» What you are asked to do
Output an exact reproduction of the data.

Stored entries
+++

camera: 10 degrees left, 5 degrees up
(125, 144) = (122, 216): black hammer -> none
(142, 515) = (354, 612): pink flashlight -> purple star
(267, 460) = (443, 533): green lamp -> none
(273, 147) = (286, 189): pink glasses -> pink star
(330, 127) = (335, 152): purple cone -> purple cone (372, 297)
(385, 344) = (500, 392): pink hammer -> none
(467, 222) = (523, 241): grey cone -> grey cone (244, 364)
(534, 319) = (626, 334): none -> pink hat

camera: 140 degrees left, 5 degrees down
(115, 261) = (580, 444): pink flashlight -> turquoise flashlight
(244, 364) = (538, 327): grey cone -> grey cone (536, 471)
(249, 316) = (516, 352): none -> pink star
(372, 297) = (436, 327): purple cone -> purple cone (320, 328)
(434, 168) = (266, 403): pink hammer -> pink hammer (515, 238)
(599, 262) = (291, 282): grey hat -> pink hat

+++

» Answer
camera: 10 degrees left, 5 degrees up
(125, 144) = (122, 216): black hammer -> none
(142, 515) = (354, 612): pink flashlight -> purple star
(267, 460) = (443, 533): green lamp -> none
(273, 147) = (286, 189): pink glasses -> pink star
(330, 127) = (335, 152): purple cone -> purple cone (372, 297)
(385, 344) = (500, 392): pink hammer -> none
(467, 222) = (523, 241): grey cone -> grey cone (244, 364)
(534, 319) = (626, 334): none -> pink hat

camera: 140 degrees left, 5 degrees down
(115, 261) = (580, 444): pink flashlight -> turquoise flashlight
(244, 364) = (538, 327): grey cone -> grey cone (536, 471)
(249, 316) = (516, 352): none -> pink star
(372, 297) = (436, 327): purple cone -> purple cone (320, 328)
(434, 168) = (266, 403): pink hammer -> pink hammer (515, 238)
(599, 262) = (291, 282): grey hat -> pink hat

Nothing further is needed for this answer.